> _EXERCISE BRIEF_: From the first line to the last, retype the records exactly without their images.

*** INFORMATION Section Begins ***

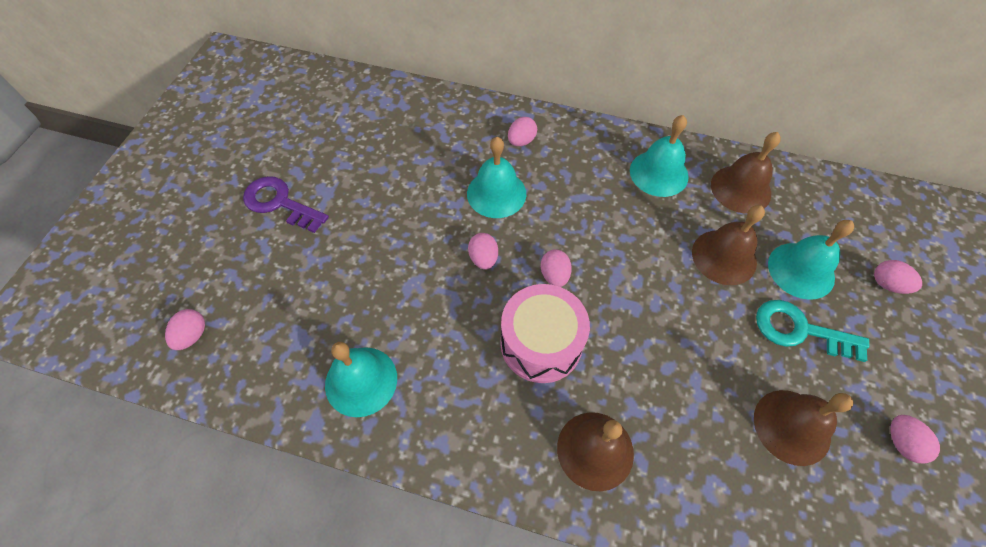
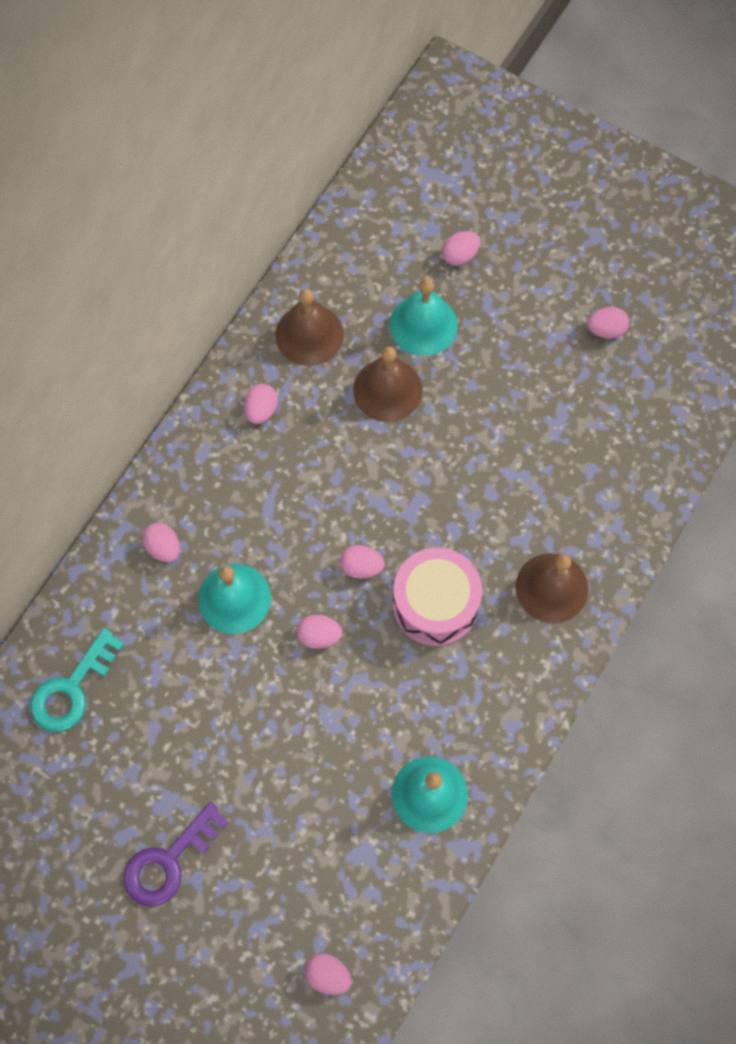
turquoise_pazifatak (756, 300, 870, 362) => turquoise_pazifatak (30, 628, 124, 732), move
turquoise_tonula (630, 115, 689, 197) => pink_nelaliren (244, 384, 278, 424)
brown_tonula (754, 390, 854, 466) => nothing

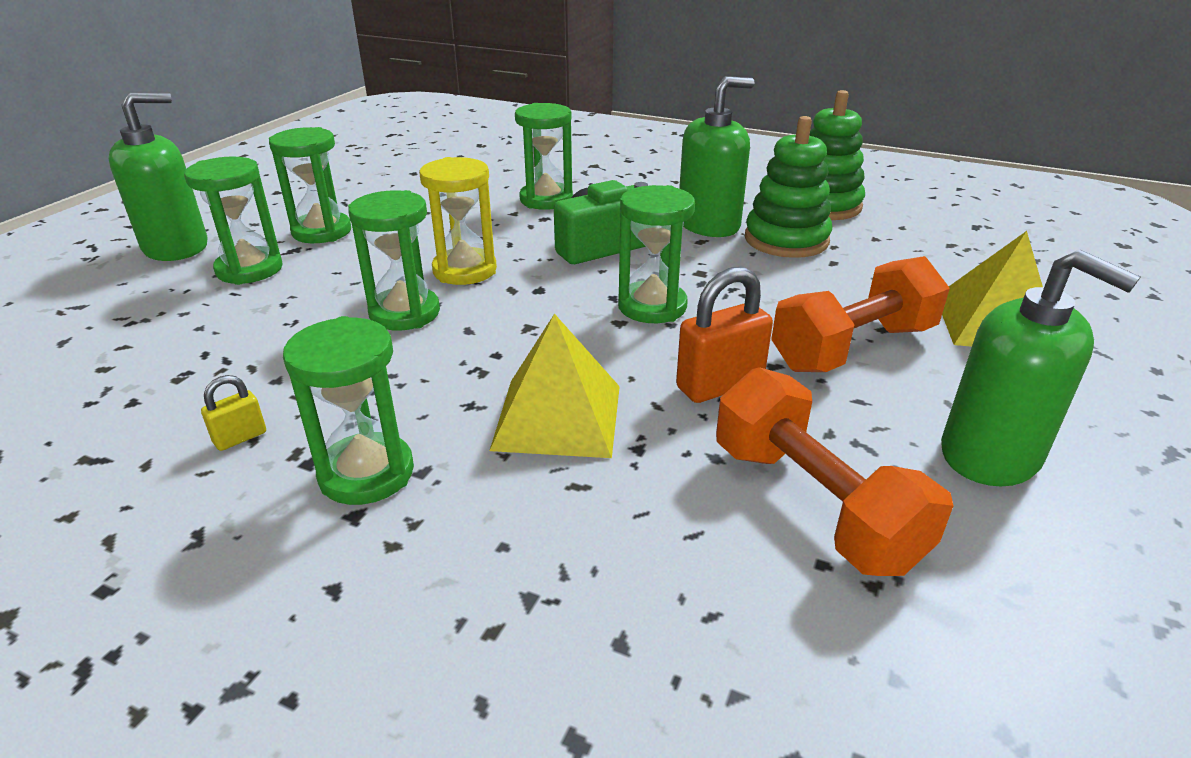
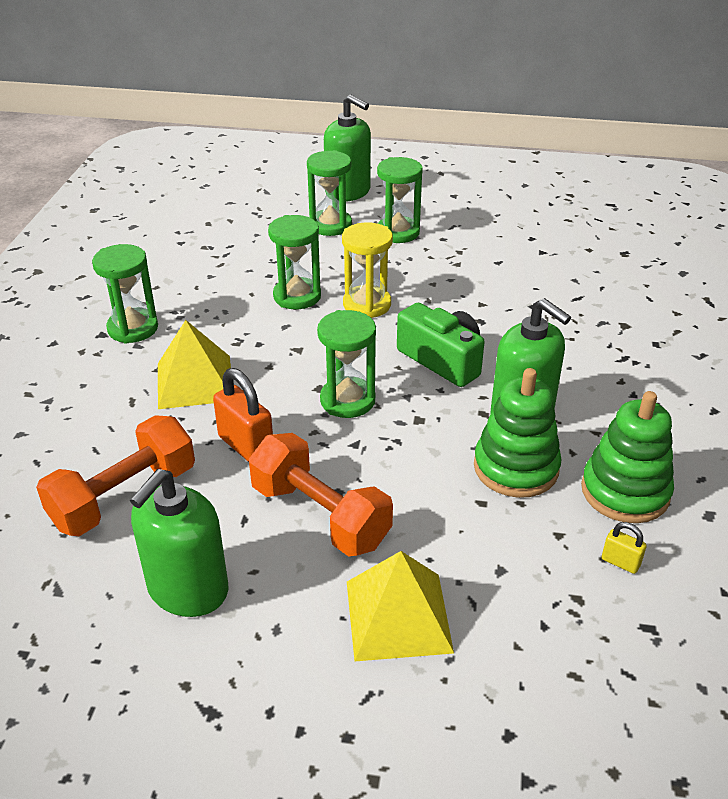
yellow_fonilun (201, 375, 266, 451) => yellow_fonilun (602, 522, 647, 574), move
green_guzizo (515, 103, 573, 210) => nothing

*** INFORMATION Section Ends ***

> _THE COMPLETED TASK_:
turquoise_pazifatak (756, 300, 870, 362) => turquoise_pazifatak (30, 628, 124, 732), move
turquoise_tonula (630, 115, 689, 197) => pink_nelaliren (244, 384, 278, 424)
brown_tonula (754, 390, 854, 466) => nothing

yellow_fonilun (201, 375, 266, 451) => yellow_fonilun (602, 522, 647, 574), move
green_guzizo (515, 103, 573, 210) => nothing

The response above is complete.